## Structured diff data
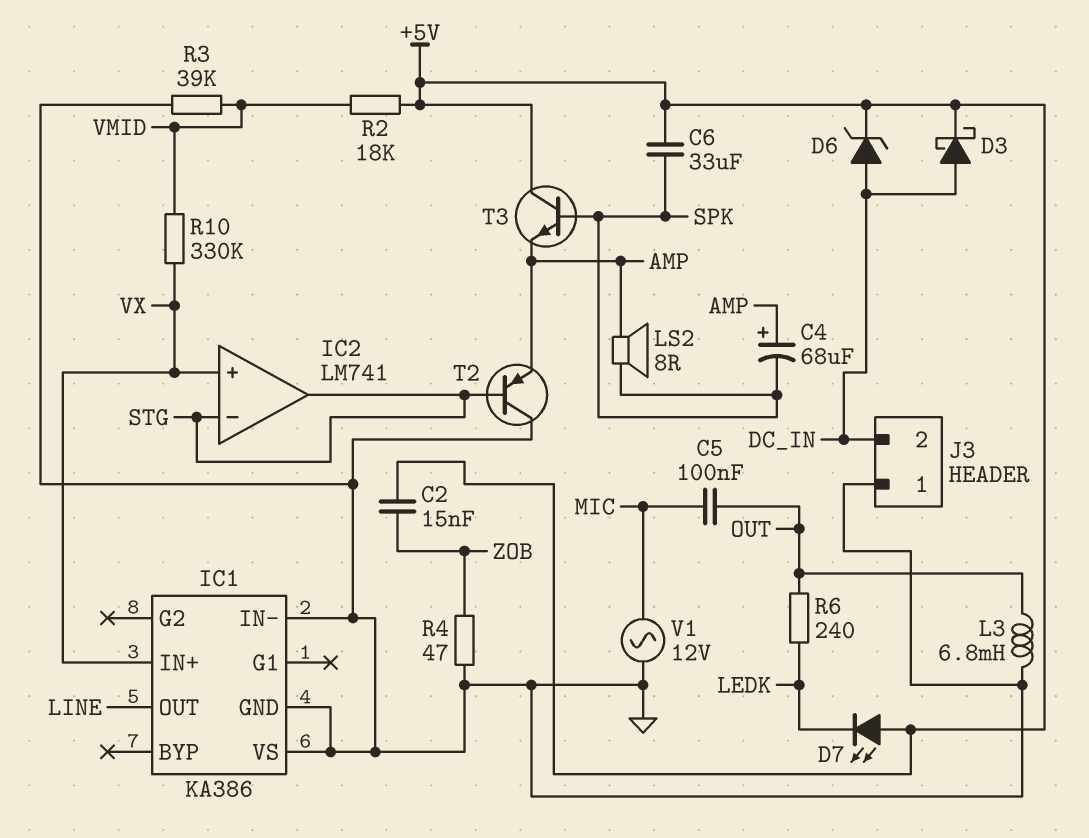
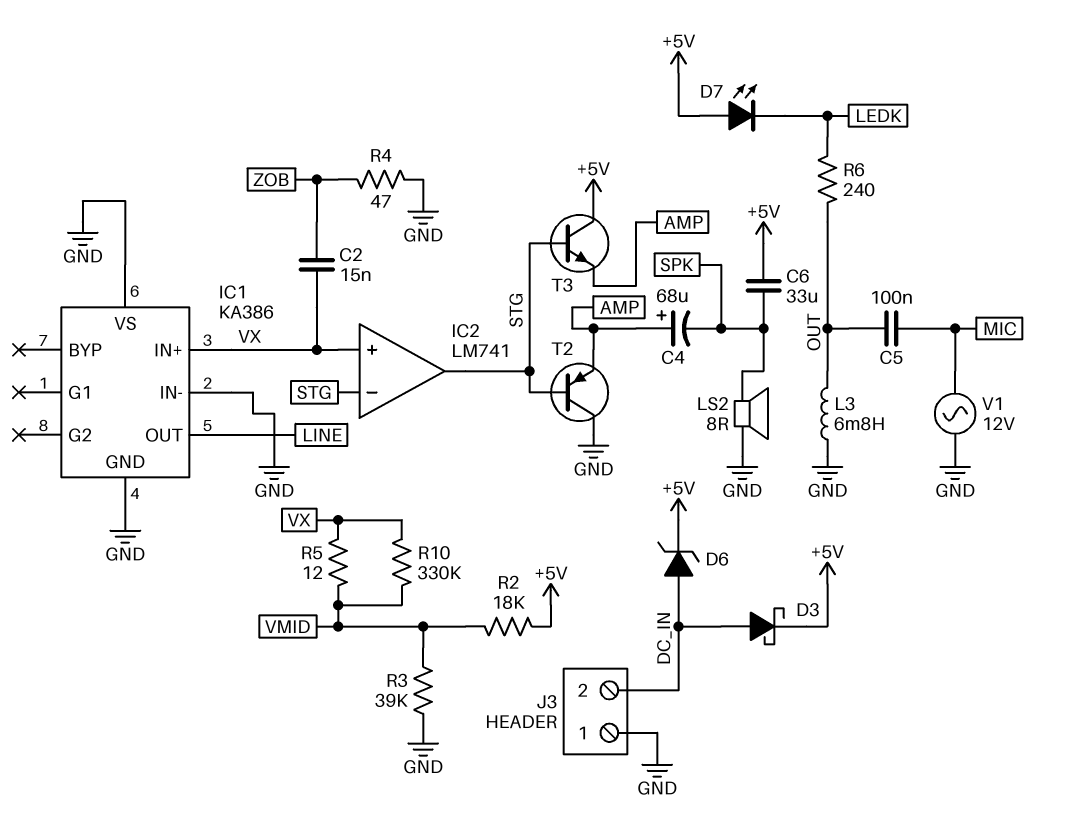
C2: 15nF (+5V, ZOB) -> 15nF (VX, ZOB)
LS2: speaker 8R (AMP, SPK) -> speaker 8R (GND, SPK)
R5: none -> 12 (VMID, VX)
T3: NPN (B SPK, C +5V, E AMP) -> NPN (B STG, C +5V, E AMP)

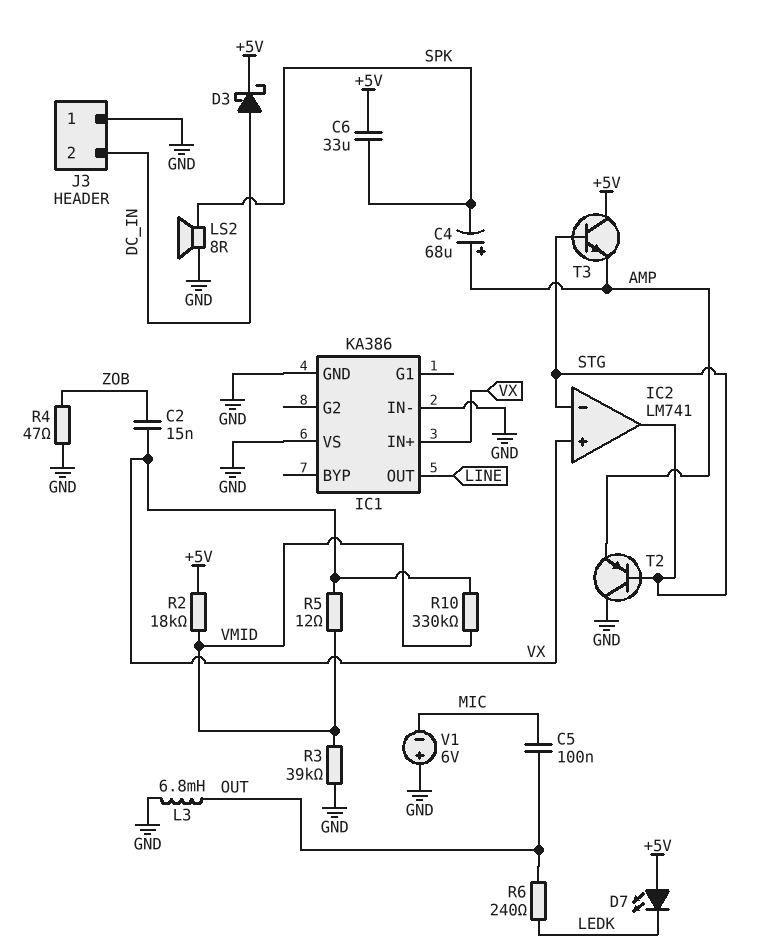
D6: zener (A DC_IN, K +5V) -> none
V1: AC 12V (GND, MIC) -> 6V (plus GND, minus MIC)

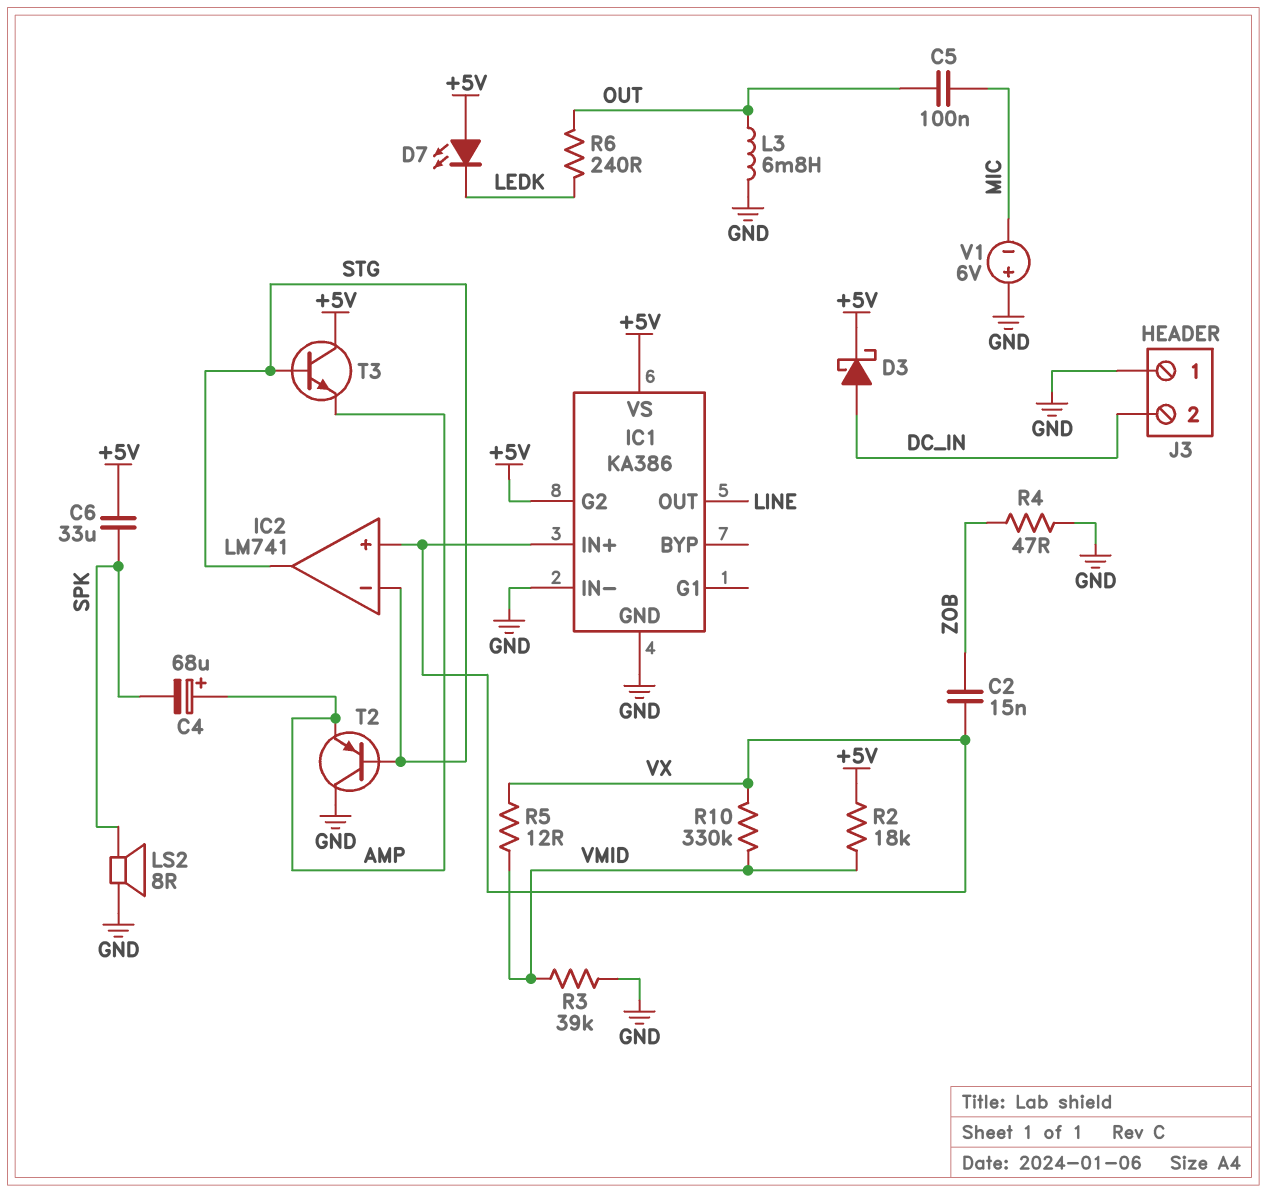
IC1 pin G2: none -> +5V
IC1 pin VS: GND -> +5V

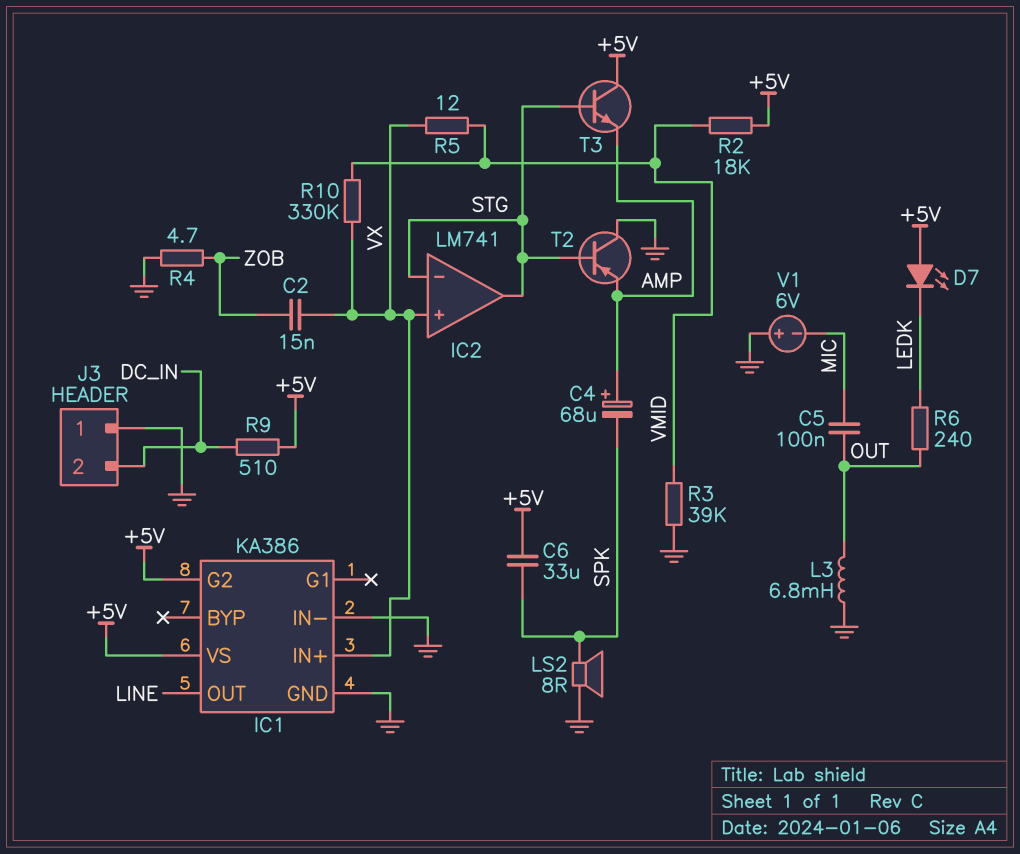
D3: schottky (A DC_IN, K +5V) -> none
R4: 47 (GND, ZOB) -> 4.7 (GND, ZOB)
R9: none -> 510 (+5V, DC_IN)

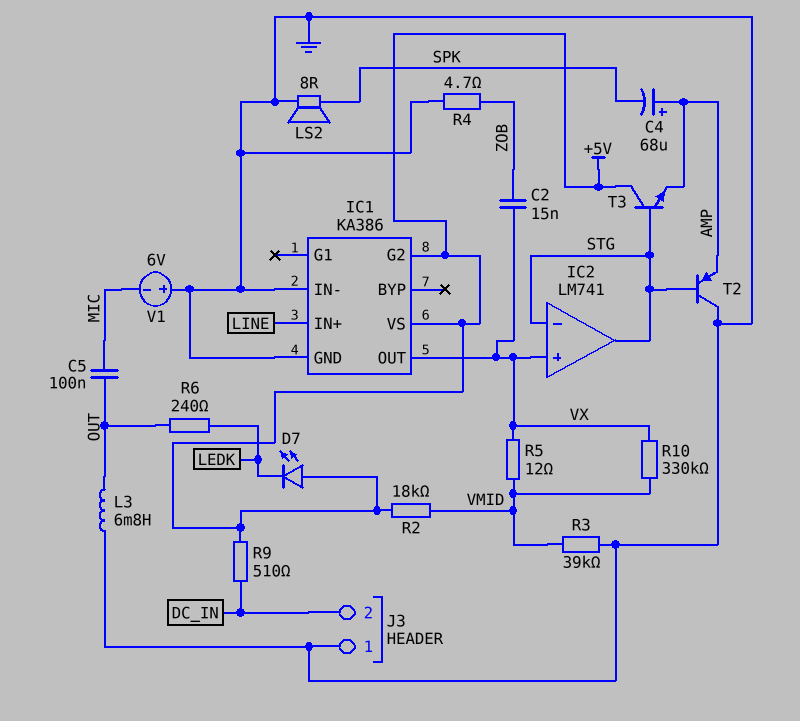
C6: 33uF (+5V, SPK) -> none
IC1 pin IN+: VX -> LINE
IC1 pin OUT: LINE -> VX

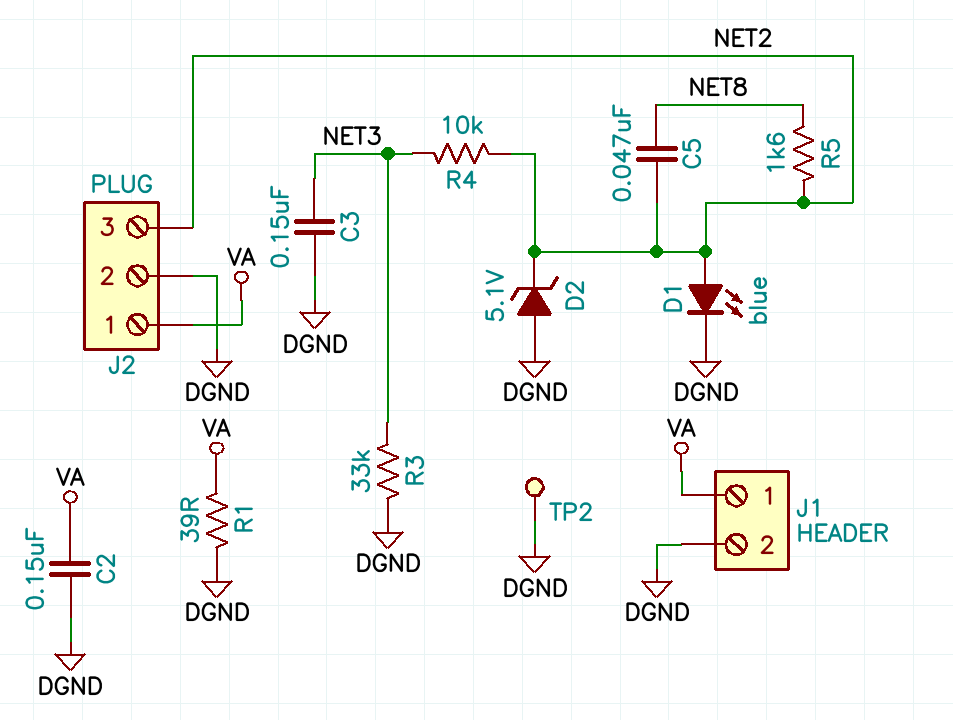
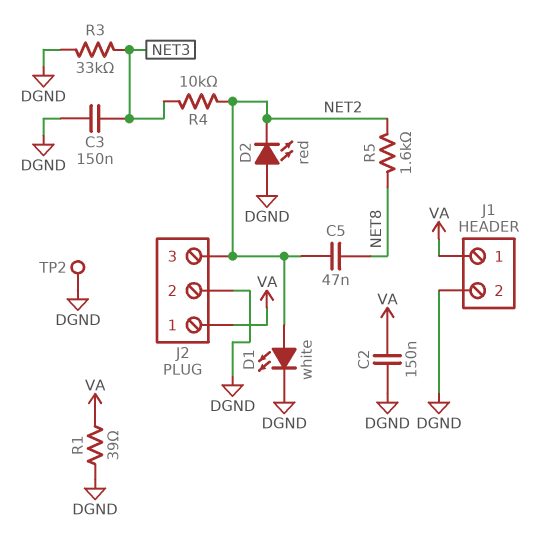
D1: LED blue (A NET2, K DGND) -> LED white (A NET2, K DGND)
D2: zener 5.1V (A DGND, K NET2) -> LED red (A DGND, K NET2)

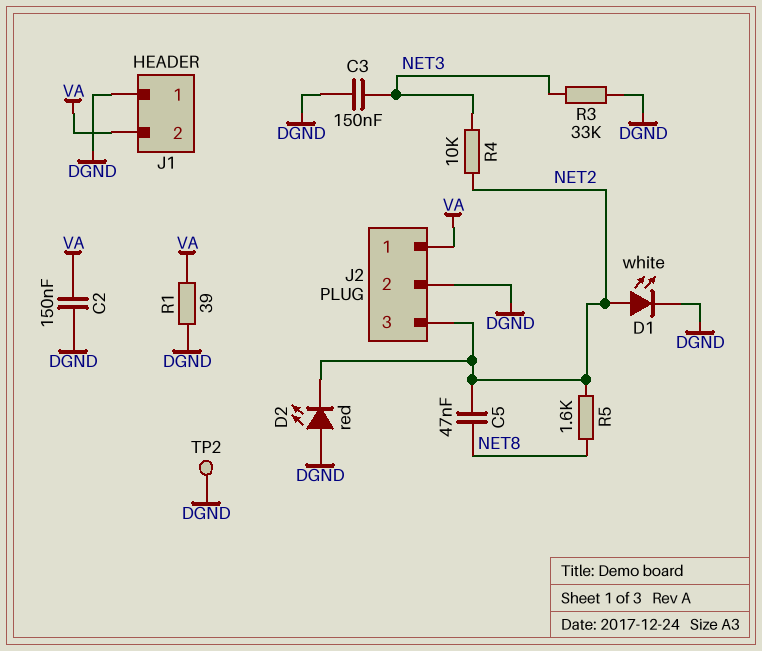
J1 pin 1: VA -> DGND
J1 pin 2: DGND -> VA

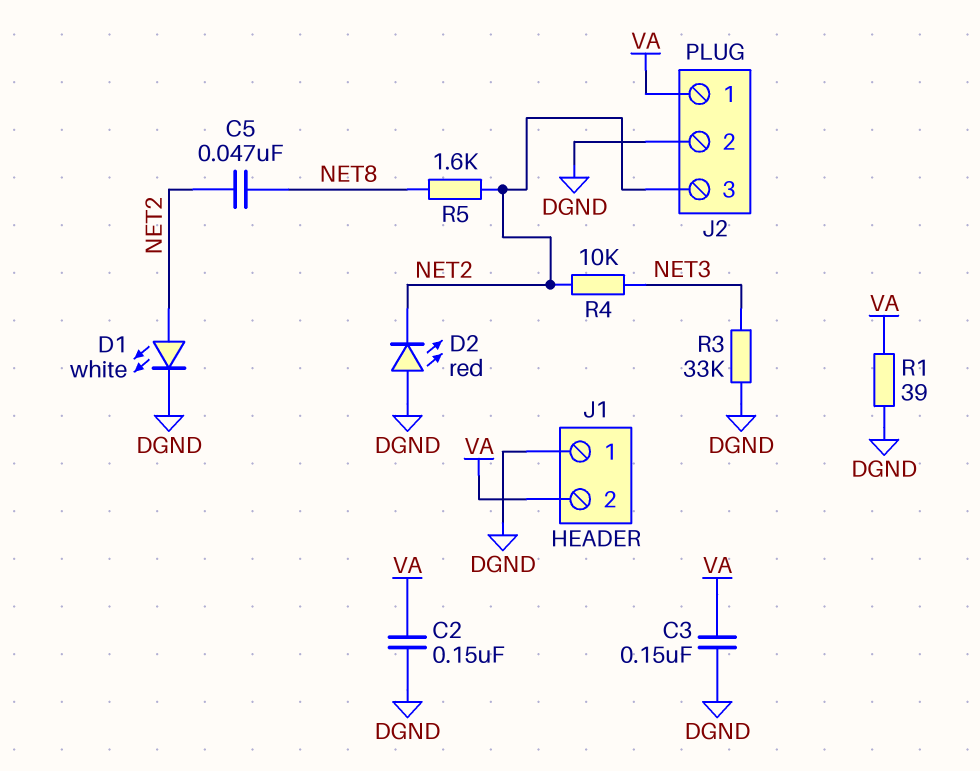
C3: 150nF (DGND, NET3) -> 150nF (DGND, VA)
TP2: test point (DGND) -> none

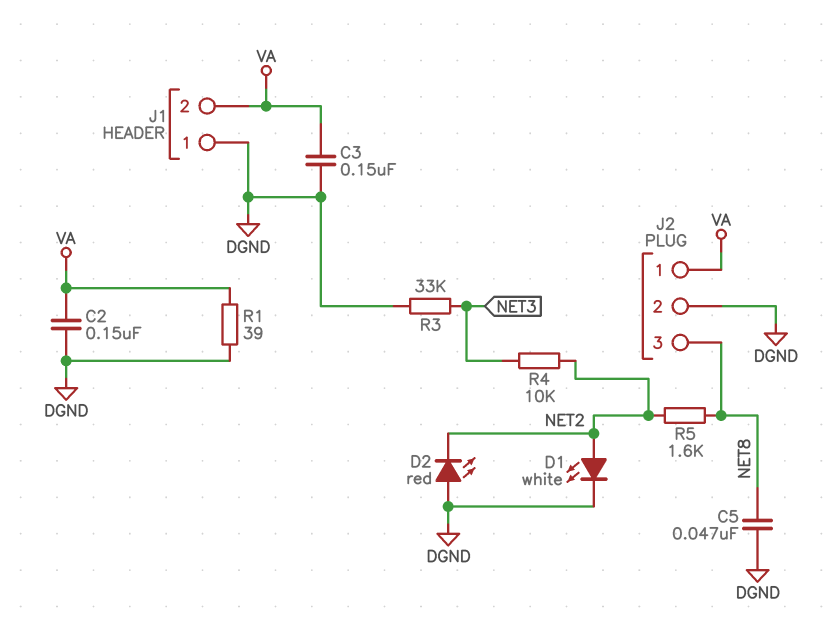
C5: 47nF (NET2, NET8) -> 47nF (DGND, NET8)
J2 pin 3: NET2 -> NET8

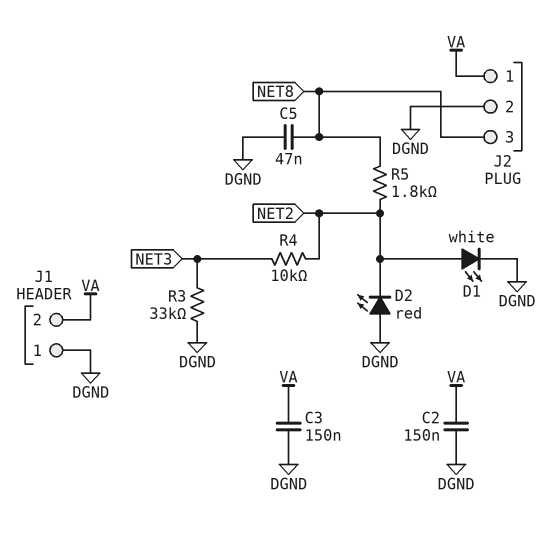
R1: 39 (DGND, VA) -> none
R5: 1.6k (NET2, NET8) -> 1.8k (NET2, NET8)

## Work order
For this exercise, return every line from the data that holds the string "DGND".

## Your solution
D1: LED blue (A NET2, K DGND) -> LED white (A NET2, K DGND)
D2: zener 5.1V (A DGND, K NET2) -> LED red (A DGND, K NET2)
J1 pin 1: VA -> DGND
J1 pin 2: DGND -> VA
C3: 150nF (DGND, NET3) -> 150nF (DGND, VA)
TP2: test point (DGND) -> none
C5: 47nF (NET2, NET8) -> 47nF (DGND, NET8)
R1: 39 (DGND, VA) -> none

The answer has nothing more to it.